Work to complete:
Swap each "none" for "blank" in the lines from the line with "NAT: 01:22 -> 22:22" to the line with "GRX: 02:25 -> 14:25", and write those lines out with nothing else altered. Do not include the pictures.
* begin Records for this task *
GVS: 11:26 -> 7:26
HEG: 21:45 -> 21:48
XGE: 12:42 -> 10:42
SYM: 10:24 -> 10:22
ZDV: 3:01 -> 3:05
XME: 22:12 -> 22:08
* end Records for this task *
* begin Records for this task *
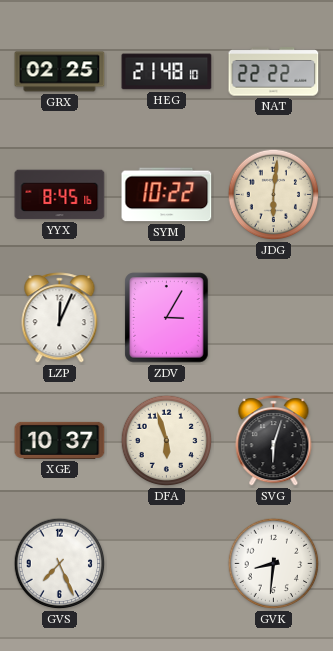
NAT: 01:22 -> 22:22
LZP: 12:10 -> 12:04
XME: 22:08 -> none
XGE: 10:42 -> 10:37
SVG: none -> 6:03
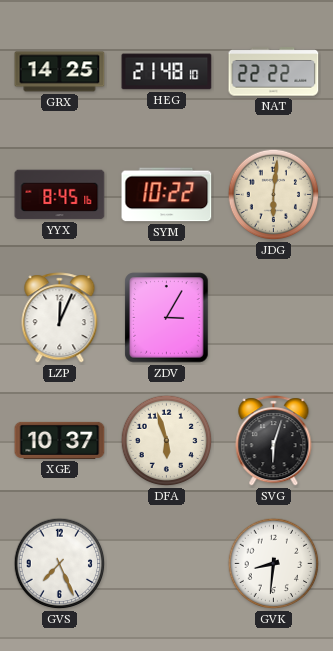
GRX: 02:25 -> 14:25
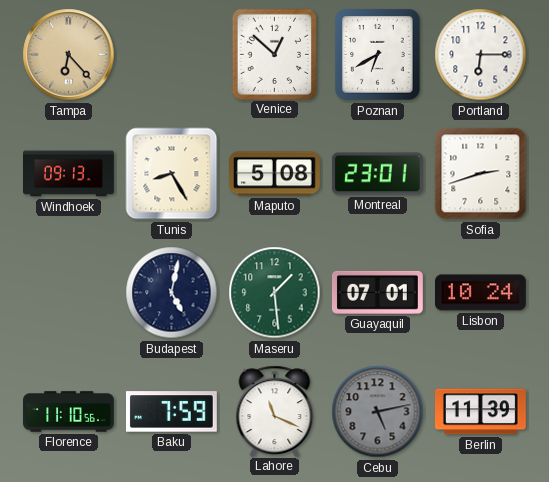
* end Records for this task *
Correct response:
NAT: 01:22 -> 22:22
LZP: 12:10 -> 12:04
XME: 22:08 -> blank
XGE: 10:42 -> 10:37
SVG: blank -> 6:03
GRX: 02:25 -> 14:25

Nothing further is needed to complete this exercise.